*** Data under study ***

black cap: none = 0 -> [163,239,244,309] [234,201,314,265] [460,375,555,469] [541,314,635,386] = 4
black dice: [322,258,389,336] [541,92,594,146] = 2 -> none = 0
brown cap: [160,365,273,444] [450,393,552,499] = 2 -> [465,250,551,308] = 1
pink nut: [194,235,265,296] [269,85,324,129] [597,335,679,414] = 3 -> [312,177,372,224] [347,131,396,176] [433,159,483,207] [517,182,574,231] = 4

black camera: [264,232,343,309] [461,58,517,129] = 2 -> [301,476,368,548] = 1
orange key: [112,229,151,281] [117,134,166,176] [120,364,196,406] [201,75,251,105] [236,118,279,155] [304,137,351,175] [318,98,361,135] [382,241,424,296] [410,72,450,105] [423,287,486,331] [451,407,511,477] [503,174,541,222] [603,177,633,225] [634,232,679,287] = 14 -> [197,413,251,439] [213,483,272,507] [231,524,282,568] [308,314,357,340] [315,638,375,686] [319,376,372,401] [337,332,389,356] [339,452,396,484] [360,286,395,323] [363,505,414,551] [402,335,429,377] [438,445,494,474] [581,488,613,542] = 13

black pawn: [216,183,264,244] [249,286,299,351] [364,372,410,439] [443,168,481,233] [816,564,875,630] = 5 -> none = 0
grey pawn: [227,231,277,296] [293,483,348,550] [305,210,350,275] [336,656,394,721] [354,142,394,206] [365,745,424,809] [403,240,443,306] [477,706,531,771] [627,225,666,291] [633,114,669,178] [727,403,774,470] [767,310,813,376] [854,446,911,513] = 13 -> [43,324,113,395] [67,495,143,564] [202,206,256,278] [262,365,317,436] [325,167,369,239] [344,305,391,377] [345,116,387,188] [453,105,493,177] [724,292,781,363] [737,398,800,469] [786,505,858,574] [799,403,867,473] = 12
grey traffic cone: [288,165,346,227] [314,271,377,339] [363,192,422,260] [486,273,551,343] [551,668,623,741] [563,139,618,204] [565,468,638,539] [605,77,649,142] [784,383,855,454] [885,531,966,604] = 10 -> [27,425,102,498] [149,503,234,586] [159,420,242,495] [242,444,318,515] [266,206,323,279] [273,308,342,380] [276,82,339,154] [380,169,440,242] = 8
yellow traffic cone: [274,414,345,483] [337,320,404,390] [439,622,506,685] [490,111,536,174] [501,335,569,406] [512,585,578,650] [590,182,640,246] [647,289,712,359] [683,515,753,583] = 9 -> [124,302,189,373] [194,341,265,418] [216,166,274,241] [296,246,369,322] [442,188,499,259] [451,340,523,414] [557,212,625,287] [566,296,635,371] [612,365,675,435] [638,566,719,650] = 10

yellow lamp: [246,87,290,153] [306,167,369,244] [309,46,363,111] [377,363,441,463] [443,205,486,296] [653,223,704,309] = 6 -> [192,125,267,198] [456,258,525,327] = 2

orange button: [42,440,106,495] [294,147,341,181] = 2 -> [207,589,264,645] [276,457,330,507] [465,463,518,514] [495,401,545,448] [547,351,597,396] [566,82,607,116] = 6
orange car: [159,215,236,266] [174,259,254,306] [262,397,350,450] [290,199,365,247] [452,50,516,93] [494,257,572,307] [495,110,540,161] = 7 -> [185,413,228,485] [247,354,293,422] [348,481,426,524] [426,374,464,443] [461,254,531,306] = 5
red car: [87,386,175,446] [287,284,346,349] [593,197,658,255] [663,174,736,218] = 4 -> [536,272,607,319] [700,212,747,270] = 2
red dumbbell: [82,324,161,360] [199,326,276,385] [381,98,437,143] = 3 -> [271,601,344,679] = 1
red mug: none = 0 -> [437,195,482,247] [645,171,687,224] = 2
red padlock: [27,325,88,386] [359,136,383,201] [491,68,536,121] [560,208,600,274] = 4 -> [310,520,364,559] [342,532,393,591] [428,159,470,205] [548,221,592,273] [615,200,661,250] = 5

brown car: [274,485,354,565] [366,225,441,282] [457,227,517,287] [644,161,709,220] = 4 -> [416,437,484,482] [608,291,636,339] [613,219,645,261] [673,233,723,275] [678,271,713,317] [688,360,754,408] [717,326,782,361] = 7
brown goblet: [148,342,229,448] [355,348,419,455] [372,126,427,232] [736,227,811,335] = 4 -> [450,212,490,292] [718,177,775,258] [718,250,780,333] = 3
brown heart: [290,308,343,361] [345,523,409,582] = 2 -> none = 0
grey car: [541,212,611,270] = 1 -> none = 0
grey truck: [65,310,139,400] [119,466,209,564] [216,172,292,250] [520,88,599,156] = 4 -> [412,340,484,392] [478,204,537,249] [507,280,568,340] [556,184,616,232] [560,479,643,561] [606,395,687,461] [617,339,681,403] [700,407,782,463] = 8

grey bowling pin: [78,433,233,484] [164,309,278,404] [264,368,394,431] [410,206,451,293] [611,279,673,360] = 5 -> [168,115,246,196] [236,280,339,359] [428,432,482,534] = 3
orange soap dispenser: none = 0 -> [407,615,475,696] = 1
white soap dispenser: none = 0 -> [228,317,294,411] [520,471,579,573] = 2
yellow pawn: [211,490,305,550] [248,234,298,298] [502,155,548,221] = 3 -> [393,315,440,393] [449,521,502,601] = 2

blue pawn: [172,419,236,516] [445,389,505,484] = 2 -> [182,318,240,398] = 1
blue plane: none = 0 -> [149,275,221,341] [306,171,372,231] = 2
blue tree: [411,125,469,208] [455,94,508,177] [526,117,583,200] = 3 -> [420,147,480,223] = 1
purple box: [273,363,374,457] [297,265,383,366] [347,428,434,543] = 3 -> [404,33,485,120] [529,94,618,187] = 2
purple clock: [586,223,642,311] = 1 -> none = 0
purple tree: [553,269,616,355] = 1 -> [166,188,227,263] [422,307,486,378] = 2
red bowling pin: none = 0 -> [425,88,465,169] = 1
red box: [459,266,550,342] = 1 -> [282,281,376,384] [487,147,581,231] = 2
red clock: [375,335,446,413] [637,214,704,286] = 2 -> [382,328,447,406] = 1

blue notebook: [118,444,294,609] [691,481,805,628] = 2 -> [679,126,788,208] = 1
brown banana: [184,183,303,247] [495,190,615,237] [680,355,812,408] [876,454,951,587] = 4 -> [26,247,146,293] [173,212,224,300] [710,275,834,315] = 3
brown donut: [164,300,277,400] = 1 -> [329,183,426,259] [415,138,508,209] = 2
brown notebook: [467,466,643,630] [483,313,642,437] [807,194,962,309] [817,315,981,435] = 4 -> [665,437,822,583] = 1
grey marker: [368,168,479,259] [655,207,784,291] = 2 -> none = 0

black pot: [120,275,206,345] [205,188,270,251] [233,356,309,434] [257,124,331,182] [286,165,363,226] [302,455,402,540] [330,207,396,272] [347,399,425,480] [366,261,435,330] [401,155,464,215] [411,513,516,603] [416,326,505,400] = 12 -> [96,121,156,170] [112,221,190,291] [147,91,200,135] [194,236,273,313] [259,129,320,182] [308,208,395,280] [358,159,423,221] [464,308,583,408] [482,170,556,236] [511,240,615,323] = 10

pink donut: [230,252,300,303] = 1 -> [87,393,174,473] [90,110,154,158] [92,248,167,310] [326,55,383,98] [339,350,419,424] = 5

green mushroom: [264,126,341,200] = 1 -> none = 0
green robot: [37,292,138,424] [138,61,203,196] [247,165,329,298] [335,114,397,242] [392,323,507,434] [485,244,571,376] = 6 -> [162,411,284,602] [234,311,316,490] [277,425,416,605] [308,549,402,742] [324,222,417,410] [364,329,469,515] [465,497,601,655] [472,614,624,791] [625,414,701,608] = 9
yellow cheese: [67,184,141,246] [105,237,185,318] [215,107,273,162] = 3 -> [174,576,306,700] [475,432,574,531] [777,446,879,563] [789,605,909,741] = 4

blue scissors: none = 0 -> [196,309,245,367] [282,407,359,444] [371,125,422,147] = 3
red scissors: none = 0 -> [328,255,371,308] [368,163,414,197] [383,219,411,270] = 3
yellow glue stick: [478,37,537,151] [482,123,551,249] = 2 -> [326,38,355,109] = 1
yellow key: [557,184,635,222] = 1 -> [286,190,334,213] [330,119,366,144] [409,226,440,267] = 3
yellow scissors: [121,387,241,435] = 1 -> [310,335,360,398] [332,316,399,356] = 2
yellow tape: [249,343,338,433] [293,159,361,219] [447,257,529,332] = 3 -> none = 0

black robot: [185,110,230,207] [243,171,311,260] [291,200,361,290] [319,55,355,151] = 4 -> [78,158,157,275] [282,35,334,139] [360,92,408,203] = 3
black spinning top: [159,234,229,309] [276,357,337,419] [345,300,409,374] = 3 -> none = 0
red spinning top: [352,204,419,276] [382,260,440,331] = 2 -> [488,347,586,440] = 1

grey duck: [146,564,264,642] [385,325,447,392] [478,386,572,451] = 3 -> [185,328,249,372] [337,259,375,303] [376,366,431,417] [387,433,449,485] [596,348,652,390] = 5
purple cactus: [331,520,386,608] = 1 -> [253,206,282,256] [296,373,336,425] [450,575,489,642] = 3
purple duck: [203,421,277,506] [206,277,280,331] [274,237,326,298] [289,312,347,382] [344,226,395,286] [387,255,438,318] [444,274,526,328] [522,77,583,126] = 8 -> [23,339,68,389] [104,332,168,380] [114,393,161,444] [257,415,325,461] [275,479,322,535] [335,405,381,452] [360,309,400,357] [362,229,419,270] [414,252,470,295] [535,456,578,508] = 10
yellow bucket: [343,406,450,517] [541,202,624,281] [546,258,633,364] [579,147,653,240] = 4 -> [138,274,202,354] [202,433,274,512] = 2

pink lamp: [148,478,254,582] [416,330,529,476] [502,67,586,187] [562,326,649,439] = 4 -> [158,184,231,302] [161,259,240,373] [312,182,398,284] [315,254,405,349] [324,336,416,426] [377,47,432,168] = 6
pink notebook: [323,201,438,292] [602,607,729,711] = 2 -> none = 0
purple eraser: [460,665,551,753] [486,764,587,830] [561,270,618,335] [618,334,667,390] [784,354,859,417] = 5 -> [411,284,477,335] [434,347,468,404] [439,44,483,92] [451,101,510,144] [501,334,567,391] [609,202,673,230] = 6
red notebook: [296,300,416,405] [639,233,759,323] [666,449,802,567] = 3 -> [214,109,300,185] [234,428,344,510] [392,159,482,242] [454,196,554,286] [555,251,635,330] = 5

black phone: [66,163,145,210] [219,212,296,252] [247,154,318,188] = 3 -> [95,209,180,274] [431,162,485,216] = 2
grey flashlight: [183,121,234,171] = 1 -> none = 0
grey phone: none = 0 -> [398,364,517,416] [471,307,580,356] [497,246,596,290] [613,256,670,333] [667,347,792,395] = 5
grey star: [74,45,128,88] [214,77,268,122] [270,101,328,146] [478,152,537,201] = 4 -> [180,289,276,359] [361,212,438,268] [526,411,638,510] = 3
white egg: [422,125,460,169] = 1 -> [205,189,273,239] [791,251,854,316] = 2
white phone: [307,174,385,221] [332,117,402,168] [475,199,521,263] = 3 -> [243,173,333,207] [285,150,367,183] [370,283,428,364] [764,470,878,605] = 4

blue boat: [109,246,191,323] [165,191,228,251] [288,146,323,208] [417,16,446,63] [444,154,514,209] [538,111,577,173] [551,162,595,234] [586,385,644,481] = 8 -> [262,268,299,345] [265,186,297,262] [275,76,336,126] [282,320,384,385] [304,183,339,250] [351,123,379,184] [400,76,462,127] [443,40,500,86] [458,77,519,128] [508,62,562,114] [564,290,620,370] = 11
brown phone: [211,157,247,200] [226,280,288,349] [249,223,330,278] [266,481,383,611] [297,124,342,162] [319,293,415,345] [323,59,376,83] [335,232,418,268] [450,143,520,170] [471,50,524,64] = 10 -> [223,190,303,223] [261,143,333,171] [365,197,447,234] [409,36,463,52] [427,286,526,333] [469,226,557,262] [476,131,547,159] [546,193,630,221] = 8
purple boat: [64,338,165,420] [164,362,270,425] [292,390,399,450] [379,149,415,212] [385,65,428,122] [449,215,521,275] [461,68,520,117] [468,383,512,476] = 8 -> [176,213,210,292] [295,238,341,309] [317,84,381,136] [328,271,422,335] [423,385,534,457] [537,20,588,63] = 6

*** End of Data under study ***

### To do
Please output only the lines from the first line of the entries through the line with "black camera: [264,232,343,309]", both included, exactly as written.

### The completed task
black cap: none = 0 -> [163,239,244,309] [234,201,314,265] [460,375,555,469] [541,314,635,386] = 4
black dice: [322,258,389,336] [541,92,594,146] = 2 -> none = 0
brown cap: [160,365,273,444] [450,393,552,499] = 2 -> [465,250,551,308] = 1
pink nut: [194,235,265,296] [269,85,324,129] [597,335,679,414] = 3 -> [312,177,372,224] [347,131,396,176] [433,159,483,207] [517,182,574,231] = 4

black camera: [264,232,343,309] [461,58,517,129] = 2 -> [301,476,368,548] = 1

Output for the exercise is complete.